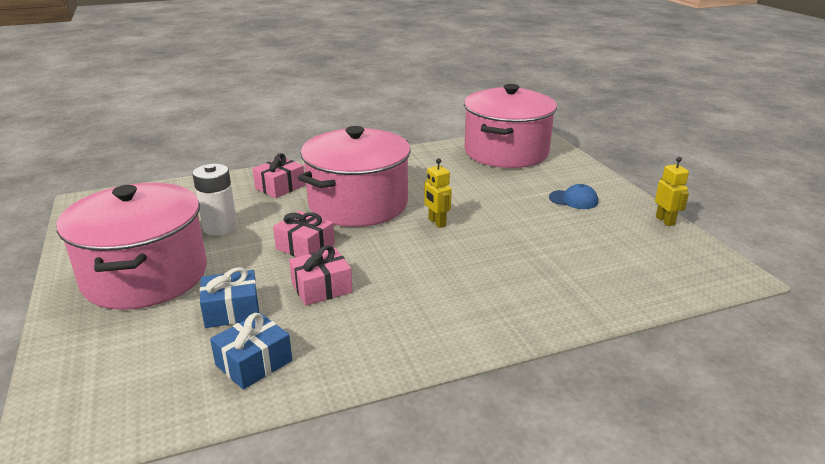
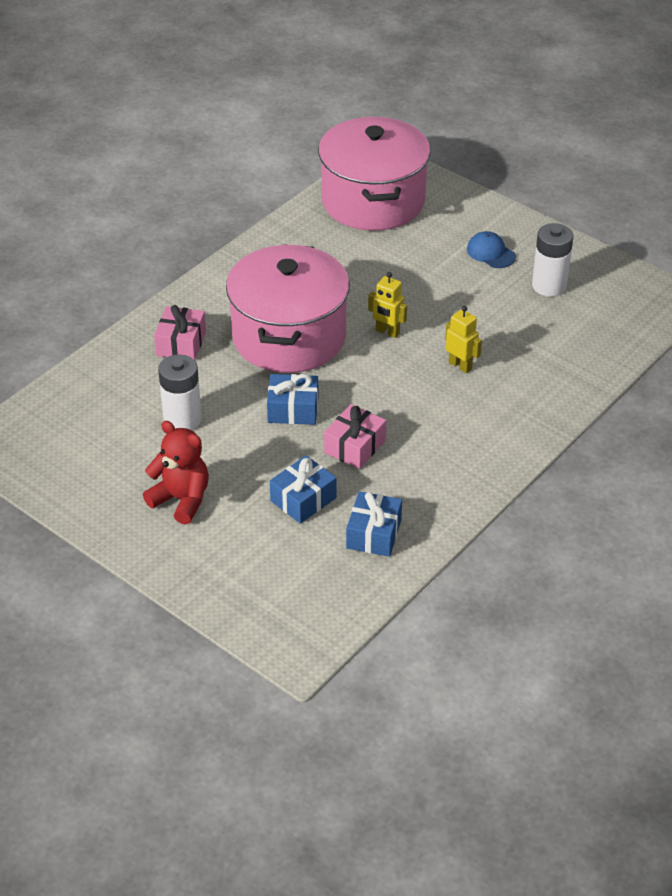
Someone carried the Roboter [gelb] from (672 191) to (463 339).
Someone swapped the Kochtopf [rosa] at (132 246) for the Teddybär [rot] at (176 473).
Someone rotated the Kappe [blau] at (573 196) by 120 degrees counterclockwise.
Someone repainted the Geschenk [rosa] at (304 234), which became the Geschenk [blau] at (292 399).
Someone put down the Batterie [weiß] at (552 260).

+++++

### Work to be completed:
Each line above should be written out again unchanged; no images are to be carried over.

### Solution for this task:
Someone carried the Roboter [gelb] from (672 191) to (463 339).
Someone swapped the Kochtopf [rosa] at (132 246) for the Teddybär [rot] at (176 473).
Someone rotated the Kappe [blau] at (573 196) by 120 degrees counterclockwise.
Someone repainted the Geschenk [rosa] at (304 234), which became the Geschenk [blau] at (292 399).
Someone put down the Batterie [weiß] at (552 260).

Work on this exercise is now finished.